● **What to produce**: Across these entries, work out how many lines carry the string "right", and give only that number.

● **Supplied records**:
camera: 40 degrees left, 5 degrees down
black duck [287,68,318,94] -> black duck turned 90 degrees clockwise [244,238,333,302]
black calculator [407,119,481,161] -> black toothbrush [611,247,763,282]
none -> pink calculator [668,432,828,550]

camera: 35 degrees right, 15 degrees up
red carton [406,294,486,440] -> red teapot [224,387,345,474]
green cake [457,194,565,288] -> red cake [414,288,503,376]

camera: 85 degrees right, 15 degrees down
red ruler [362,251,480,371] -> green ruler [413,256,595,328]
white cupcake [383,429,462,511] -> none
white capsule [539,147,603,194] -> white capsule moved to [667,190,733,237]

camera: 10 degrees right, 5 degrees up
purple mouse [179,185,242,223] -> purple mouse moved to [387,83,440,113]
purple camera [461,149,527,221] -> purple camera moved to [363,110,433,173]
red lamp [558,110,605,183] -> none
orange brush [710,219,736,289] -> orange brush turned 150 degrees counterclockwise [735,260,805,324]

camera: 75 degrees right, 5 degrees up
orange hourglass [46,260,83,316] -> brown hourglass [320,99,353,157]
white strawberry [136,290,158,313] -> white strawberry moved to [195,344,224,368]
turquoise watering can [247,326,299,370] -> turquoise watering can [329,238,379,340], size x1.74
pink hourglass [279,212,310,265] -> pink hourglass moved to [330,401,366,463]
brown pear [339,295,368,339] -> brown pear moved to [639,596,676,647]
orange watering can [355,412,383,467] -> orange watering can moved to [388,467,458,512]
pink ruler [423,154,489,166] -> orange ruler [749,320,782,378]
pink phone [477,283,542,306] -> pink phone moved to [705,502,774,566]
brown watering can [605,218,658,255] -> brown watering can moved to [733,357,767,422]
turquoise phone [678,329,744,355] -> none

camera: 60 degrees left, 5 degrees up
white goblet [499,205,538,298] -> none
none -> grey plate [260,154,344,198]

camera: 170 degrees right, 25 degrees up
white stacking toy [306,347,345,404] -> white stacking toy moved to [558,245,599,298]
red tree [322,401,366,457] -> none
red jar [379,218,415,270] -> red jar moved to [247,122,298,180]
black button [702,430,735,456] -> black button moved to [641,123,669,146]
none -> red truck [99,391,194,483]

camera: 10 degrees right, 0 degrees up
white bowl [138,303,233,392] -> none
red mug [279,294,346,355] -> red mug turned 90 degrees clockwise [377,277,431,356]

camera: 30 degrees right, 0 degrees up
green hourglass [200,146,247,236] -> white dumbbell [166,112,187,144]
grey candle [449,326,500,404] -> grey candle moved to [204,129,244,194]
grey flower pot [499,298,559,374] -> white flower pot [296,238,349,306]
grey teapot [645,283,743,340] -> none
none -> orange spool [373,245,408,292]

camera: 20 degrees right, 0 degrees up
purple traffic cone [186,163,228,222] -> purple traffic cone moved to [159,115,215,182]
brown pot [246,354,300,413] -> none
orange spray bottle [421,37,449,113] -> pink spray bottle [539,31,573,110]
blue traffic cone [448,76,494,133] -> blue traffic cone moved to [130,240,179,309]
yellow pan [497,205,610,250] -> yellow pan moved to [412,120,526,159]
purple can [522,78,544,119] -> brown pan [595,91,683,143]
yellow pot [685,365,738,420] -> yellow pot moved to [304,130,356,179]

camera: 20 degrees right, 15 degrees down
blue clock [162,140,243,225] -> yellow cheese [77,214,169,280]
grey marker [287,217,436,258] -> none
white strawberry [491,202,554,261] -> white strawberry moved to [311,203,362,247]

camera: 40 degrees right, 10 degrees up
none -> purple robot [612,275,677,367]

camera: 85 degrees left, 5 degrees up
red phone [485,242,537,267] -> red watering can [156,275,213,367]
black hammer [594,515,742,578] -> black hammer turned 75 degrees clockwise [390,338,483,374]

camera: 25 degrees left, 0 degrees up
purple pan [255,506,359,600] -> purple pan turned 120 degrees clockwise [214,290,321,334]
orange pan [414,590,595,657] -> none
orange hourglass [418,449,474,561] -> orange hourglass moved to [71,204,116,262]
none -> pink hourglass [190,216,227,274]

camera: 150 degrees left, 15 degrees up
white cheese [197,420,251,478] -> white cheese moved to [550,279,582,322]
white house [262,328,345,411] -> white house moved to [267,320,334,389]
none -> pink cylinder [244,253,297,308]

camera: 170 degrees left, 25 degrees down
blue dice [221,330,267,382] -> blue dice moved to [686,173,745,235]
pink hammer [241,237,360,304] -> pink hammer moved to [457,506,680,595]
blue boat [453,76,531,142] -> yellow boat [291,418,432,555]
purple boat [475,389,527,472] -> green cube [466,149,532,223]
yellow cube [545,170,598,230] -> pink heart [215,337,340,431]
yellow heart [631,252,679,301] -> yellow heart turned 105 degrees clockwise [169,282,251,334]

● **Answer section**: 10